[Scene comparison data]
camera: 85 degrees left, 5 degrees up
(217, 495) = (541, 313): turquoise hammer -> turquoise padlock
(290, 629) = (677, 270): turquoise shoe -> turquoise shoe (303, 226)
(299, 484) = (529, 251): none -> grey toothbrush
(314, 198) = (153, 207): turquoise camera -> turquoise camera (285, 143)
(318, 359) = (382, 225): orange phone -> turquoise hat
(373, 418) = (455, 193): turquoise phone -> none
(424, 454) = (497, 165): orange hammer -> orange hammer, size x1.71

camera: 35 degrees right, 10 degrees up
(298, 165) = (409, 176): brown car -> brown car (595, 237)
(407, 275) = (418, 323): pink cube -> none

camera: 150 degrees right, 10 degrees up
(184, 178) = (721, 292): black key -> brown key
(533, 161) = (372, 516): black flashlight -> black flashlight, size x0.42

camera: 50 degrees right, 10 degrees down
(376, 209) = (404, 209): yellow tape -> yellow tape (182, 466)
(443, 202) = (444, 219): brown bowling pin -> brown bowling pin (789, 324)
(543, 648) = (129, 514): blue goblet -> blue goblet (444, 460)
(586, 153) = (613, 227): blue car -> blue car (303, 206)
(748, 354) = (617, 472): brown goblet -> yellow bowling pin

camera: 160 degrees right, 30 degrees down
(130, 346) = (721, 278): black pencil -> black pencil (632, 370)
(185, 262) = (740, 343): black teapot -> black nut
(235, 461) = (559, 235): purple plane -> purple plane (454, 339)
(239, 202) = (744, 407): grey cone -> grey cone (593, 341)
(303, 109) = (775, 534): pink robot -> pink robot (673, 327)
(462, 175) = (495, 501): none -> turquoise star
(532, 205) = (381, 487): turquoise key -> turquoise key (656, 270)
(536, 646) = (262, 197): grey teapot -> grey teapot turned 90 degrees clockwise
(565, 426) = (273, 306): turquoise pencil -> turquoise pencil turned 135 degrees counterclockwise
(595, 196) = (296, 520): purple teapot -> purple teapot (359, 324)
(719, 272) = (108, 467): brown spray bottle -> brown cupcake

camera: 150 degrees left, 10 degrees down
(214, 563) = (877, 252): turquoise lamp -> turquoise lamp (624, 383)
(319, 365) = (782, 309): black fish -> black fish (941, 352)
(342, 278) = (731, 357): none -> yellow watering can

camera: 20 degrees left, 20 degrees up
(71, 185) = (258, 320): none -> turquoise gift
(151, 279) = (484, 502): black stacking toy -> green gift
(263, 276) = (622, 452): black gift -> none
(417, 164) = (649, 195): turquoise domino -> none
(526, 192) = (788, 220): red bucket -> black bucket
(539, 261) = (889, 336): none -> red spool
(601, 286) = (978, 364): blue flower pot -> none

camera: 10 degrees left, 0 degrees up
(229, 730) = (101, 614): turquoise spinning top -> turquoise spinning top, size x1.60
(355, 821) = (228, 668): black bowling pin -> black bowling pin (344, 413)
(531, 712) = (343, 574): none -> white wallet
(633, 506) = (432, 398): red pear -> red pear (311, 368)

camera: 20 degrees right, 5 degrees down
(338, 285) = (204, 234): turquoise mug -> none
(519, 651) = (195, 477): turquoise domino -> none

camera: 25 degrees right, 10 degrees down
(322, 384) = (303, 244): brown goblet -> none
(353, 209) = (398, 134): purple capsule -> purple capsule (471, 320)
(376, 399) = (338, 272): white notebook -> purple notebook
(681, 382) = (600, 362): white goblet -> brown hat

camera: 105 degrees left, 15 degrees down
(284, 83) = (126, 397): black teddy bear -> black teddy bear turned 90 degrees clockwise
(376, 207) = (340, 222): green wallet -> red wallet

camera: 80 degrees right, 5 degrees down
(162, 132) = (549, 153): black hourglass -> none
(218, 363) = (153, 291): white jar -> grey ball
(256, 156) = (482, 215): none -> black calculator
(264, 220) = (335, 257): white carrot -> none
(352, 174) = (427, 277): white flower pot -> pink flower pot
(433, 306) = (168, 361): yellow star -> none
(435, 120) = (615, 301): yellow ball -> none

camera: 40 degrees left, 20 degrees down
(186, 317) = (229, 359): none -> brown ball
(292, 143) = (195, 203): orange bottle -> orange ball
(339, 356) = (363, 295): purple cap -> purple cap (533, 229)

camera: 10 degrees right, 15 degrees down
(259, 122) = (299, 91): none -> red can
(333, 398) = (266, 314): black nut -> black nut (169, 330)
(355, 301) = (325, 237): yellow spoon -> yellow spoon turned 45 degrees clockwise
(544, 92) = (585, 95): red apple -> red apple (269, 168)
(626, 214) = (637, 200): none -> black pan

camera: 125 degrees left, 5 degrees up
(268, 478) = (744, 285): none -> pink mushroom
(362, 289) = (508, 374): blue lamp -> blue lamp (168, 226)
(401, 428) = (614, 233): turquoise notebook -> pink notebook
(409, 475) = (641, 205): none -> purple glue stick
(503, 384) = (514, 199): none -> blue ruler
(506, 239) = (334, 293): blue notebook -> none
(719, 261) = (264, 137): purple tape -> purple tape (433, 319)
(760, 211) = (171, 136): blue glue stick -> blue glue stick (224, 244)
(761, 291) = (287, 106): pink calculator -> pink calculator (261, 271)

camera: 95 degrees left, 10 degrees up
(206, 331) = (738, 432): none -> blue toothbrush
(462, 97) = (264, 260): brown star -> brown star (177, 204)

Exercise >>
Only the lines from the beginning of the data above through the line containing "(318, 359) = (382, 225): orange" should be repeated, exactly as they appear.

Exercise response >>
camera: 85 degrees left, 5 degrees up
(217, 495) = (541, 313): turquoise hammer -> turquoise padlock
(290, 629) = (677, 270): turquoise shoe -> turquoise shoe (303, 226)
(299, 484) = (529, 251): none -> grey toothbrush
(314, 198) = (153, 207): turquoise camera -> turquoise camera (285, 143)
(318, 359) = (382, 225): orange phone -> turquoise hat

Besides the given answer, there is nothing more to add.